**WHAT THE TASK ASKS:** Your copy should hold only the lines from the one holding "The purple donut" through the last line of the records below, both included, each exact and with no pictures.

[Scene difference descriptions]
============
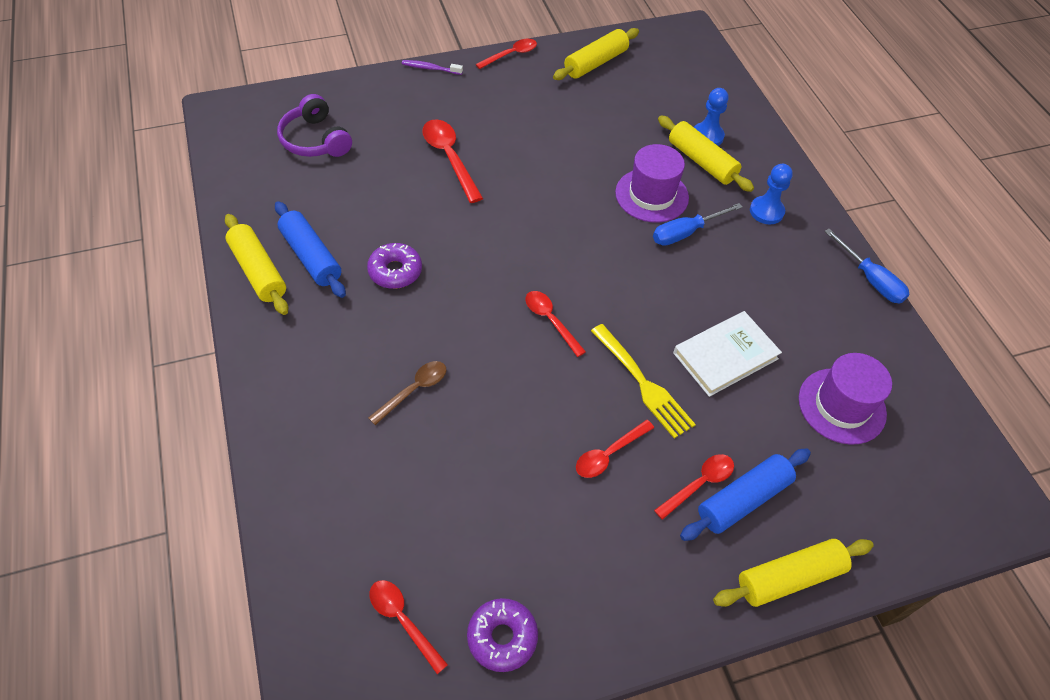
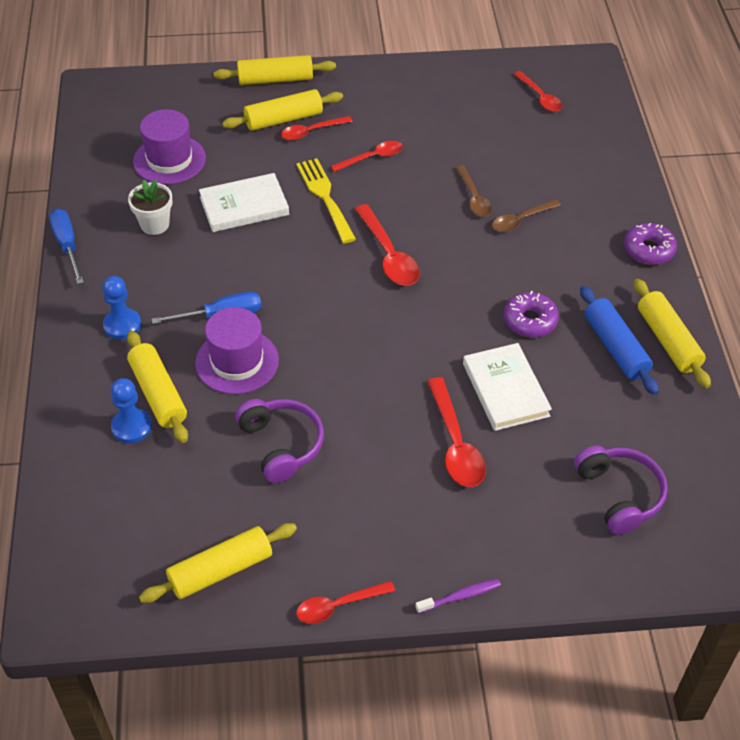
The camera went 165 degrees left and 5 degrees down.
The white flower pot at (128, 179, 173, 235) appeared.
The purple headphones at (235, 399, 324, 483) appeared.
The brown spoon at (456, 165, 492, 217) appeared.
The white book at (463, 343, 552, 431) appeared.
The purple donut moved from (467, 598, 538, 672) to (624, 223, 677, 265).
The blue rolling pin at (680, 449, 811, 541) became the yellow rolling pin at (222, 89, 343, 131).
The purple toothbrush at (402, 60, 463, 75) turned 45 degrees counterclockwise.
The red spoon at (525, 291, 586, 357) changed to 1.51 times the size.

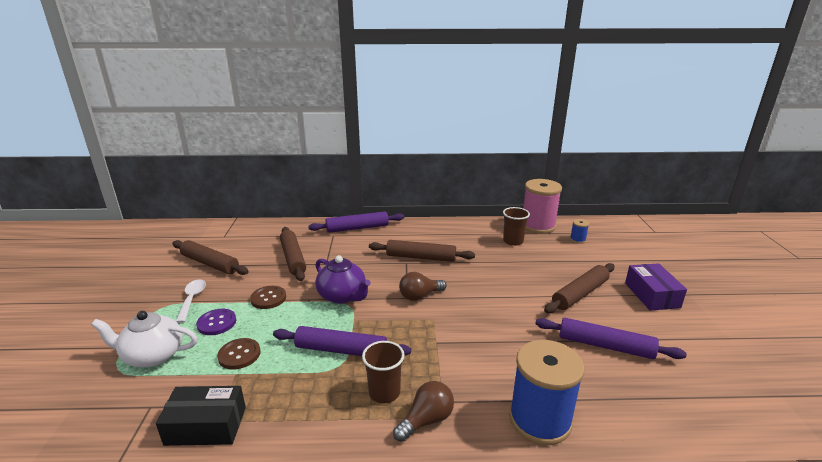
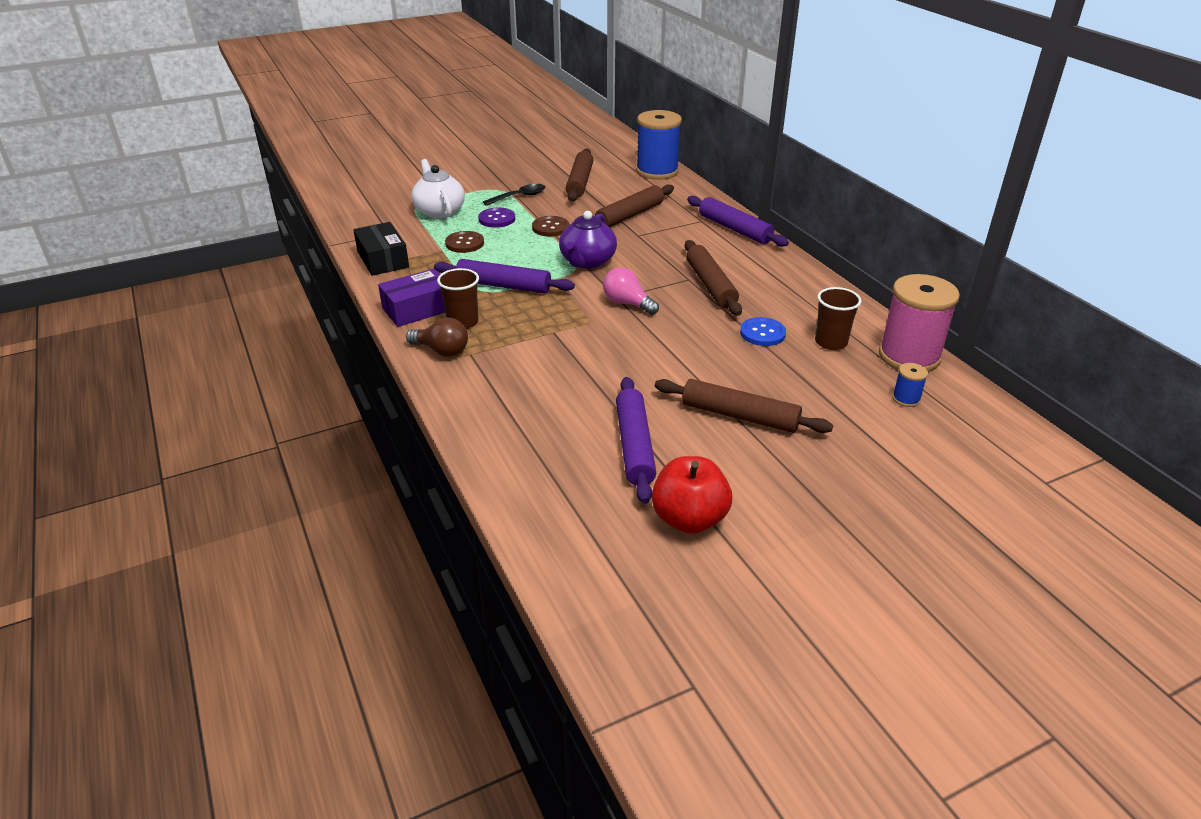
The camera went 65 degrees right and 10 degrees up.
The red apple at (652, 456, 732, 534) appeared.
The blue button at (740, 317, 786, 346) appeared.
The blue spool moved from (509, 340, 585, 445) to (636, 110, 682, 180).
The purple box moved from (625, 263, 687, 311) to (378, 269, 445, 327).
The white spoon at (176, 279, 206, 323) became the black spoon at (483, 184, 545, 206).
The brown light bulb at (399, 272, 447, 301) became the pink light bulb at (603, 267, 659, 315).
The purple rolling pin at (273, 326, 411, 356) turned 60 degrees counterclockwise.

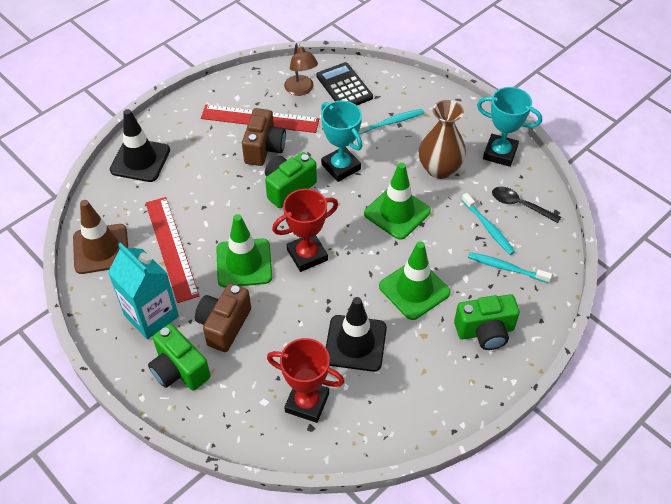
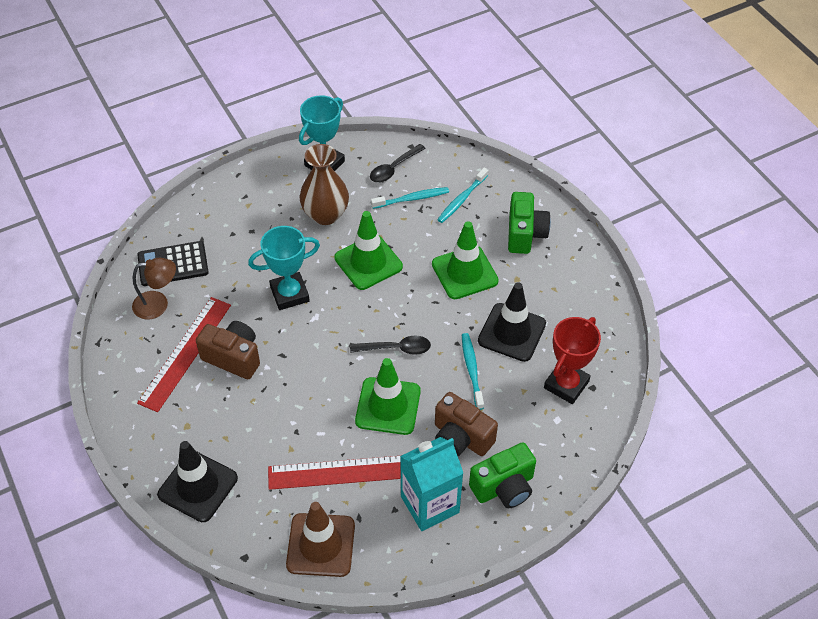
The camera went 75 degrees left and 0 degrees up.
The green camera at (265, 152, 317, 208) disappeared.
The turquoise toothbrush moved from (359, 109, 424, 134) to (462, 333, 484, 410).
The red trophy at (272, 189, 338, 272) was replaced by the black spoon at (350, 335, 431, 355).

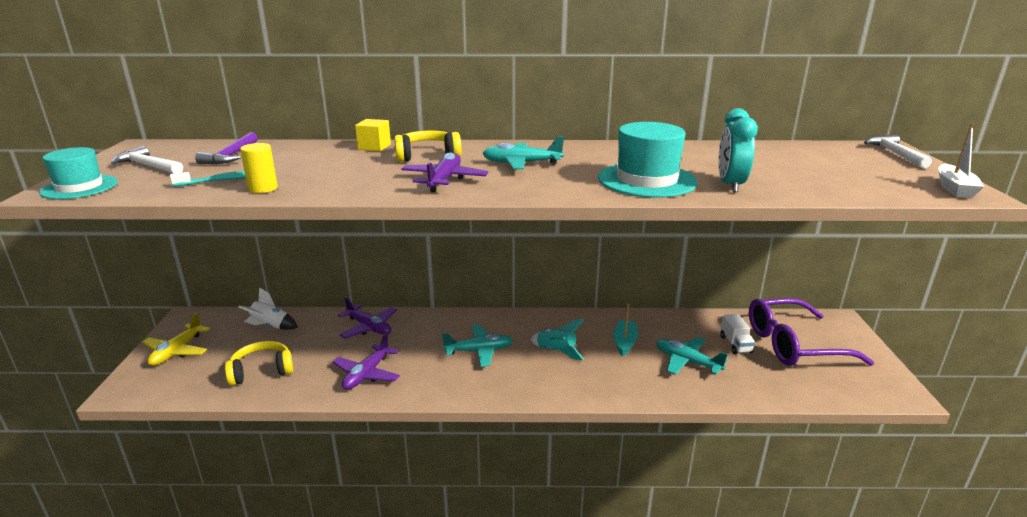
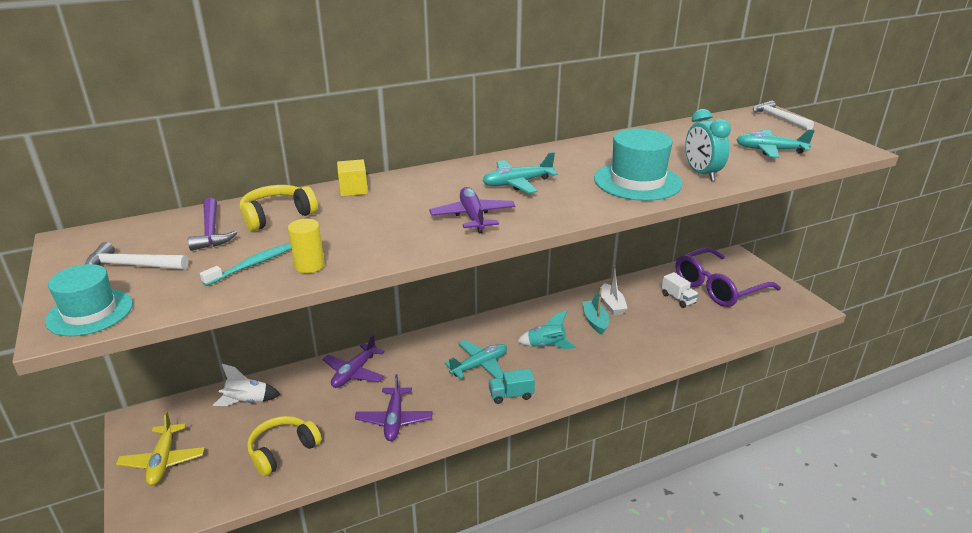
The camera went 25 degrees left and 5 degrees up.
The turquoise truck at (489, 369, 535, 404) appeared.
The yellow headphones moved from (394, 130, 461, 162) to (240, 185, 318, 231).
The turquoise plane moved from (656, 337, 728, 375) to (736, 129, 815, 158).
The white boat moved from (938, 124, 984, 198) to (601, 265, 628, 315).
The purple plane at (338, 297, 397, 339) turned 105 degrees clockwise.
============
**EXERCISE RESULT:**
The purple donut moved from (467, 598, 538, 672) to (624, 223, 677, 265).
The blue rolling pin at (680, 449, 811, 541) became the yellow rolling pin at (222, 89, 343, 131).
The purple toothbrush at (402, 60, 463, 75) turned 45 degrees counterclockwise.
The red spoon at (525, 291, 586, 357) changed to 1.51 times the size.

The camera went 65 degrees right and 10 degrees up.
The red apple at (652, 456, 732, 534) appeared.
The blue button at (740, 317, 786, 346) appeared.
The blue spool moved from (509, 340, 585, 445) to (636, 110, 682, 180).
The purple box moved from (625, 263, 687, 311) to (378, 269, 445, 327).
The white spoon at (176, 279, 206, 323) became the black spoon at (483, 184, 545, 206).
The brown light bulb at (399, 272, 447, 301) became the pink light bulb at (603, 267, 659, 315).
The purple rolling pin at (273, 326, 411, 356) turned 60 degrees counterclockwise.

The camera went 75 degrees left and 0 degrees up.
The green camera at (265, 152, 317, 208) disappeared.
The turquoise toothbrush moved from (359, 109, 424, 134) to (462, 333, 484, 410).
The red trophy at (272, 189, 338, 272) was replaced by the black spoon at (350, 335, 431, 355).

The camera went 25 degrees left and 5 degrees up.
The turquoise truck at (489, 369, 535, 404) appeared.
The yellow headphones moved from (394, 130, 461, 162) to (240, 185, 318, 231).
The turquoise plane moved from (656, 337, 728, 375) to (736, 129, 815, 158).
The white boat moved from (938, 124, 984, 198) to (601, 265, 628, 315).
The purple plane at (338, 297, 397, 339) turned 105 degrees clockwise.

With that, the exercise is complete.